WHAT IS EXPECTED: Omit the pictures, then write out every entry exactly as it reads.

AVAILABLE DATA:
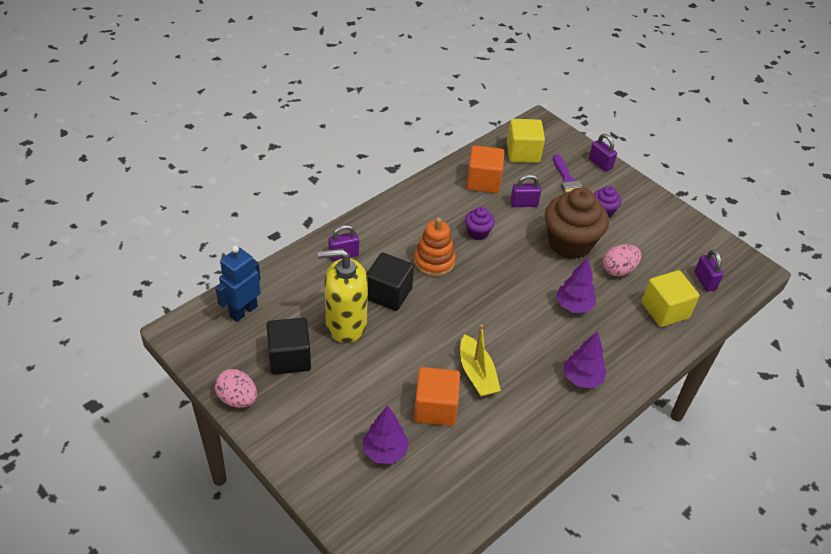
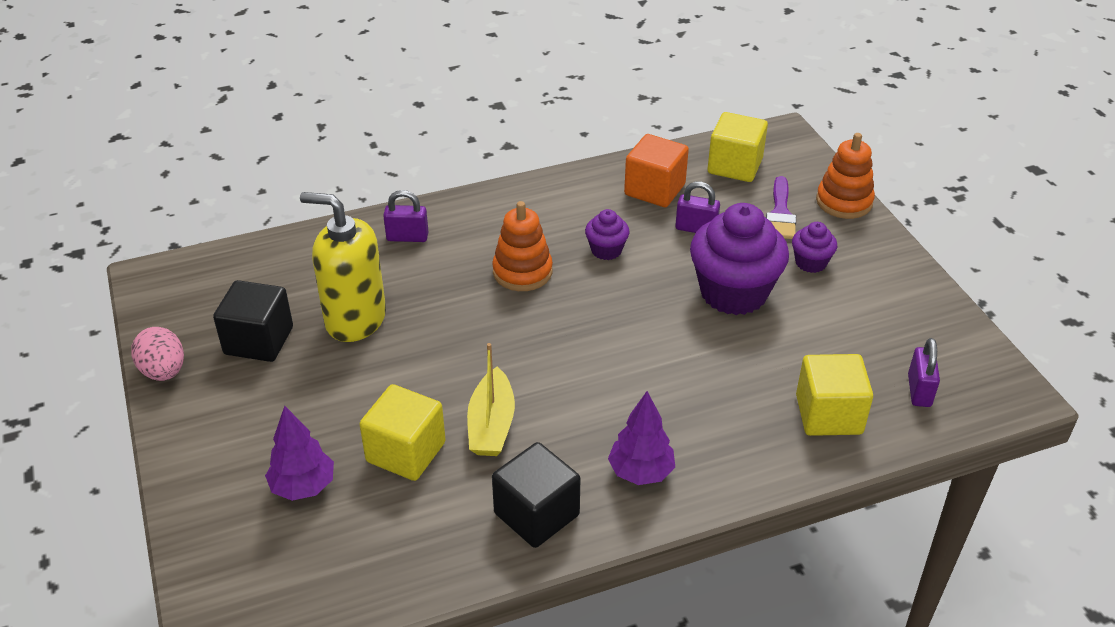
camera: 25 degrees right, 5 degrees down
(243, 311) = (239, 273): blue robot -> none
(388, 293) = (435, 296): black cube -> black cube (536, 514)
(435, 408) = (406, 452): orange cube -> yellow cube
(570, 243) = (733, 292): brown cupcake -> purple cupcake
(573, 306) = (688, 374): purple tree -> none
(600, 164) = (844, 202): purple padlock -> orange stacking toy
(618, 270) = (787, 344): pink egg -> none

EXERCISE RESULT:
camera: 25 degrees right, 5 degrees down
(243, 311) = (239, 273): blue robot -> none
(388, 293) = (435, 296): black cube -> black cube (536, 514)
(435, 408) = (406, 452): orange cube -> yellow cube
(570, 243) = (733, 292): brown cupcake -> purple cupcake
(573, 306) = (688, 374): purple tree -> none
(600, 164) = (844, 202): purple padlock -> orange stacking toy
(618, 270) = (787, 344): pink egg -> none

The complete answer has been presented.